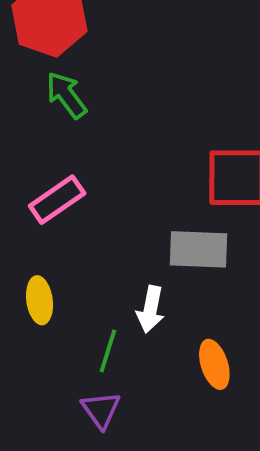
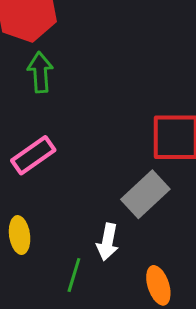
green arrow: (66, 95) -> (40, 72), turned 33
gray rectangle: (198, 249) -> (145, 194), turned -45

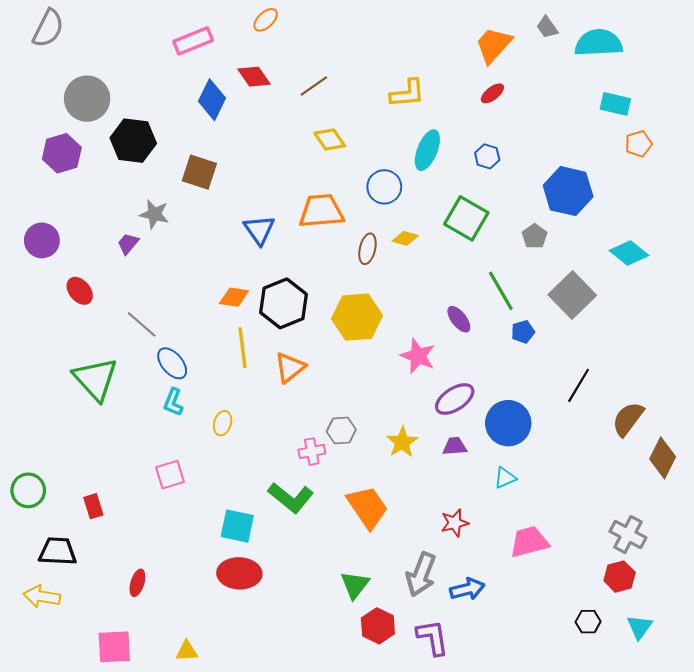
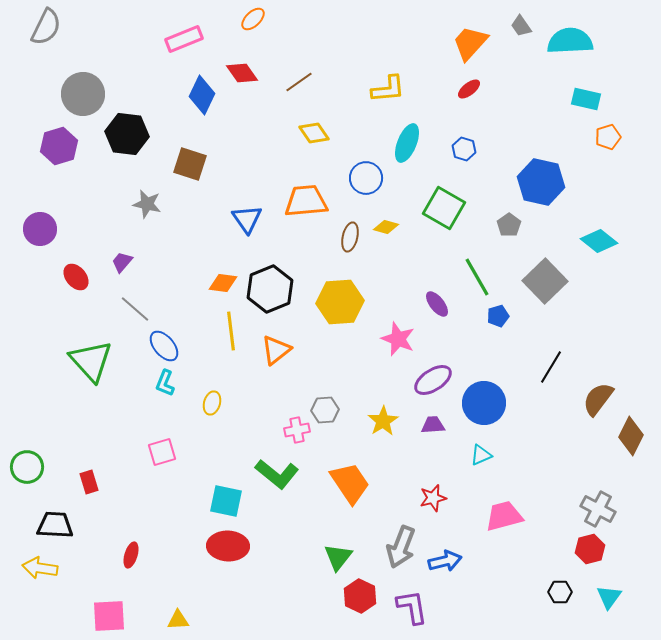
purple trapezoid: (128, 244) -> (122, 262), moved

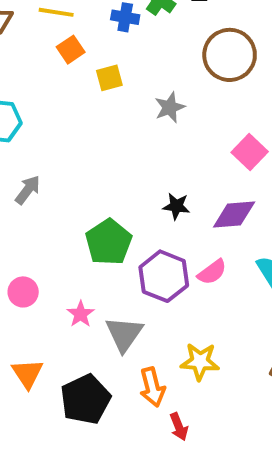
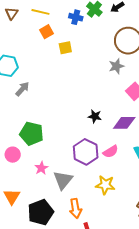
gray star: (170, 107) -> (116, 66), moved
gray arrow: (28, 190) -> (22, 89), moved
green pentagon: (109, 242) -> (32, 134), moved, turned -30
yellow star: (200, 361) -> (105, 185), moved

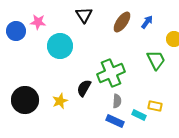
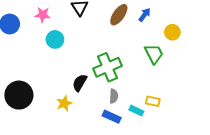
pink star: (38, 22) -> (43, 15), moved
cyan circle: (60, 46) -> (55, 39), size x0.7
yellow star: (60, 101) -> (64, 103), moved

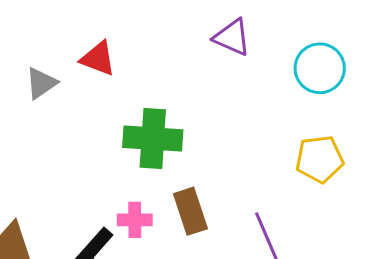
* * * *
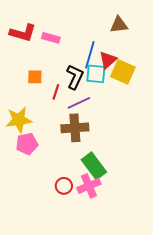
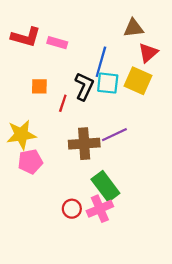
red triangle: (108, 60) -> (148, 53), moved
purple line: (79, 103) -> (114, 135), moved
* * * *
• Problem statement
Your answer must be the exact lines from the records above, from the one containing "gray star: (170, 107) -> (116, 66), moved" through the one containing "yellow star: (60, 101) -> (64, 103), moved", both included, with every picture left out.

• Answer to this task
gray star: (170, 107) -> (116, 66), moved
gray arrow: (28, 190) -> (22, 89), moved
green pentagon: (109, 242) -> (32, 134), moved, turned -30
yellow star: (200, 361) -> (105, 185), moved

pink star: (38, 22) -> (43, 15), moved
cyan circle: (60, 46) -> (55, 39), size x0.7
yellow star: (60, 101) -> (64, 103), moved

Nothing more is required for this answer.